What to work on -> Line by line, copy out the data below exactly.

━━━━━ Data supplied

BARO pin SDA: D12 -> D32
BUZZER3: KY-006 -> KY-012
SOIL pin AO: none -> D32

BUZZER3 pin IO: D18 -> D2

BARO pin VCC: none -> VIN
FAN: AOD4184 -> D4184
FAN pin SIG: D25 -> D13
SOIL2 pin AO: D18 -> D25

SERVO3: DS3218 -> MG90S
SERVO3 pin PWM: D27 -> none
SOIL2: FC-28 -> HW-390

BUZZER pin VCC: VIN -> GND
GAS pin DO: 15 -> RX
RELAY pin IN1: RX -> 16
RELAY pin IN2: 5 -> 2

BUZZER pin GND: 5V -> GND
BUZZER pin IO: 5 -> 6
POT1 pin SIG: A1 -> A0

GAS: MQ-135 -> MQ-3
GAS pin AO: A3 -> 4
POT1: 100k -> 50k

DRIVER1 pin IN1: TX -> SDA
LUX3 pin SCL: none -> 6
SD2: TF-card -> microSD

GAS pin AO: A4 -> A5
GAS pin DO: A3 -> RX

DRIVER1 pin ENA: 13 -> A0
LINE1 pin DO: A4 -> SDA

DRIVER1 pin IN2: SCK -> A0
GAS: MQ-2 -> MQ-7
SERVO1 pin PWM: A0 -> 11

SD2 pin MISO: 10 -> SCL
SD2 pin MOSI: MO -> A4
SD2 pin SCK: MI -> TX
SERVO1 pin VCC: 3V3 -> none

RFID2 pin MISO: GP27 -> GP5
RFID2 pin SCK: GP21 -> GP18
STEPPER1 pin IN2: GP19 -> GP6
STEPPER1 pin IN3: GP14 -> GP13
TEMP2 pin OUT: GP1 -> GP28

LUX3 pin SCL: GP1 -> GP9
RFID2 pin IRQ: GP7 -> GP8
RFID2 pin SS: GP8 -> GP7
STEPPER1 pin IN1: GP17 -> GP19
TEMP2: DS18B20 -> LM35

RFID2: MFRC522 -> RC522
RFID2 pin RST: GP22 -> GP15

━━━━━━━━━━

Result below ->
BARO pin SDA: D12 -> D32
BUZZER3: KY-006 -> KY-012
SOIL pin AO: none -> D32

BUZZER3 pin IO: D18 -> D2

BARO pin VCC: none -> VIN
FAN: AOD4184 -> D4184
FAN pin SIG: D25 -> D13
SOIL2 pin AO: D18 -> D25

SERVO3: DS3218 -> MG90S
SERVO3 pin PWM: D27 -> none
SOIL2: FC-28 -> HW-390

BUZZER pin VCC: VIN -> GND
GAS pin DO: 15 -> RX
RELAY pin IN1: RX -> 16
RELAY pin IN2: 5 -> 2

BUZZER pin GND: 5V -> GND
BUZZER pin IO: 5 -> 6
POT1 pin SIG: A1 -> A0

GAS: MQ-135 -> MQ-3
GAS pin AO: A3 -> 4
POT1: 100k -> 50k

DRIVER1 pin IN1: TX -> SDA
LUX3 pin SCL: none -> 6
SD2: TF-card -> microSD

GAS pin AO: A4 -> A5
GAS pin DO: A3 -> RX

DRIVER1 pin ENA: 13 -> A0
LINE1 pin DO: A4 -> SDA

DRIVER1 pin IN2: SCK -> A0
GAS: MQ-2 -> MQ-7
SERVO1 pin PWM: A0 -> 11

SD2 pin MISO: 10 -> SCL
SD2 pin MOSI: MO -> A4
SD2 pin SCK: MI -> TX
SERVO1 pin VCC: 3V3 -> none

RFID2 pin MISO: GP27 -> GP5
RFID2 pin SCK: GP21 -> GP18
STEPPER1 pin IN2: GP19 -> GP6
STEPPER1 pin IN3: GP14 -> GP13
TEMP2 pin OUT: GP1 -> GP28

LUX3 pin SCL: GP1 -> GP9
RFID2 pin IRQ: GP7 -> GP8
RFID2 pin SS: GP8 -> GP7
STEPPER1 pin IN1: GP17 -> GP19
TEMP2: DS18B20 -> LM35

RFID2: MFRC522 -> RC522
RFID2 pin RST: GP22 -> GP15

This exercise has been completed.